From the start of the data down through the line containing "road 9 (residential): [(222,0),(216,145)]", change "centreline" to "center line" and give those lines again with nothing else altered.

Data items
______
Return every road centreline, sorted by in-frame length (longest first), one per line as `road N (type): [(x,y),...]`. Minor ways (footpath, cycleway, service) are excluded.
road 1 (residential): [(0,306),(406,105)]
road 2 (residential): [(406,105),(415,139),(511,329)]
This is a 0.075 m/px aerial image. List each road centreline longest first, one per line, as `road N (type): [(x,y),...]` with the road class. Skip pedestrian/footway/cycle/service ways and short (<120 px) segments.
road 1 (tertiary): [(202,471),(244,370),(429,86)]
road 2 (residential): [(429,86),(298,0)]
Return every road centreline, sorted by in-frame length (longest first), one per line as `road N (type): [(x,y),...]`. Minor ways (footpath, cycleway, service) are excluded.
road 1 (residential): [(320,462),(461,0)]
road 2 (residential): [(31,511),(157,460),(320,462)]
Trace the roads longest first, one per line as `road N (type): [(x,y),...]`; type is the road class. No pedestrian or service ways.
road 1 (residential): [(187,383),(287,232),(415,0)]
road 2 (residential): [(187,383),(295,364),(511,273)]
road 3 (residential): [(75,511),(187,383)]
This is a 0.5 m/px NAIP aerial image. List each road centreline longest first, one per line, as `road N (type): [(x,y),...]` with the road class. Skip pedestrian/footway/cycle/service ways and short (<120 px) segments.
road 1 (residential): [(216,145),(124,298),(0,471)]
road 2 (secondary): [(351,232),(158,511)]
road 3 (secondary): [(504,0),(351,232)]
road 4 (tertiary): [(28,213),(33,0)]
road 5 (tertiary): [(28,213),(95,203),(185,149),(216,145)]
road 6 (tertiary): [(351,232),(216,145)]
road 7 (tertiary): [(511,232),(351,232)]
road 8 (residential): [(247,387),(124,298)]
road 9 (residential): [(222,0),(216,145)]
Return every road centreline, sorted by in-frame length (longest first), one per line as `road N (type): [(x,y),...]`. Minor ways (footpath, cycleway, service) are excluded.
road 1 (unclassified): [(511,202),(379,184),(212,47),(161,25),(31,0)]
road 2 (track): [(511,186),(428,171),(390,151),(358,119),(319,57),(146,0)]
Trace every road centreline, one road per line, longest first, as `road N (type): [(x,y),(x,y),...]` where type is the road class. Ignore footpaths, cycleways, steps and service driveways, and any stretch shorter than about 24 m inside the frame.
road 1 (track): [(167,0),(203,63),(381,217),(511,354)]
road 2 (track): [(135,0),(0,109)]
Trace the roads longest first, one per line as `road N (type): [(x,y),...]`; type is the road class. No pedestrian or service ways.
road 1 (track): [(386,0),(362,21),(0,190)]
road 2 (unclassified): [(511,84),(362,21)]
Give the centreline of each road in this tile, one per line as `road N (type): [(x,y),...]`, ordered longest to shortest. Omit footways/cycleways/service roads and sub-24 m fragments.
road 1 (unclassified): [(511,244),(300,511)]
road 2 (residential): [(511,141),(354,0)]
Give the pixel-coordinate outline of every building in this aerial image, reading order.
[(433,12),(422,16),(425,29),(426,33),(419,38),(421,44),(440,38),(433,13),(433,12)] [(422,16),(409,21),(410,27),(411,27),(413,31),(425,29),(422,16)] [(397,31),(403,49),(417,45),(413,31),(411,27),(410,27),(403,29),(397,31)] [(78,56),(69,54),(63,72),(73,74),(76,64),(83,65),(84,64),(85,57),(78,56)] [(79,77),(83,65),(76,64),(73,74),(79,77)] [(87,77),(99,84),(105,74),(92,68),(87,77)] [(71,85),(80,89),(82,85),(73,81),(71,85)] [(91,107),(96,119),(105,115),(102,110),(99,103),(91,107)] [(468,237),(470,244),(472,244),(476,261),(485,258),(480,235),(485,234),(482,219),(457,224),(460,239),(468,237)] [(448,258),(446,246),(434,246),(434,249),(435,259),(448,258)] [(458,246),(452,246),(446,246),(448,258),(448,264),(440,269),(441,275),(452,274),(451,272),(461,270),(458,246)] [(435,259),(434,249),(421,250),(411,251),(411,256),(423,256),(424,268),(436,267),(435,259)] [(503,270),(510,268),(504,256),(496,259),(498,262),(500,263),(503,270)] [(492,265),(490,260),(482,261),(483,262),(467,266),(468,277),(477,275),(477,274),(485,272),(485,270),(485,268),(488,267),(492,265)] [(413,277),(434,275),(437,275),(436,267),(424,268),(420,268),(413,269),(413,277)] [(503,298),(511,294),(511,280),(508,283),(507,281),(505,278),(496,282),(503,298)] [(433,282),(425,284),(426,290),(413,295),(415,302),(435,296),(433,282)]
______
_RESPONSE BELOW_
Return every road center line, sorted by in-frame length (longest first), one per line as `road N (type): [(x,y),...]`. Minor ways (footpath, cycleway, service) are excluded.
road 1 (residential): [(0,306),(406,105)]
road 2 (residential): [(406,105),(415,139),(511,329)]
This is a 0.075 m/px aerial image. List each road center line longest first, one per line, as `road N (type): [(x,y),...]` with the road class. Skip pedestrian/footway/cycle/service ways and short (<120 px) segments.
road 1 (tertiary): [(202,471),(244,370),(429,86)]
road 2 (residential): [(429,86),(298,0)]
Return every road center line, sorted by in-frame length (longest first), one per line as `road N (type): [(x,y),...]`. Minor ways (footpath, cycleway, service) are excluded.
road 1 (residential): [(320,462),(461,0)]
road 2 (residential): [(31,511),(157,460),(320,462)]
Trace the roads longest first, one per line as `road N (type): [(x,y),...]`; type is the road class. No pedestrian or service ways.
road 1 (residential): [(187,383),(287,232),(415,0)]
road 2 (residential): [(187,383),(295,364),(511,273)]
road 3 (residential): [(75,511),(187,383)]
This is a 0.5 m/px NAIP aerial image. List each road center line longest first, one per line, as `road N (type): [(x,y),...]` with the road class. Skip pedestrian/footway/cycle/service ways and short (<120 px) segments.
road 1 (residential): [(216,145),(124,298),(0,471)]
road 2 (secondary): [(351,232),(158,511)]
road 3 (secondary): [(504,0),(351,232)]
road 4 (tertiary): [(28,213),(33,0)]
road 5 (tertiary): [(28,213),(95,203),(185,149),(216,145)]
road 6 (tertiary): [(351,232),(216,145)]
road 7 (tertiary): [(511,232),(351,232)]
road 8 (residential): [(247,387),(124,298)]
road 9 (residential): [(222,0),(216,145)]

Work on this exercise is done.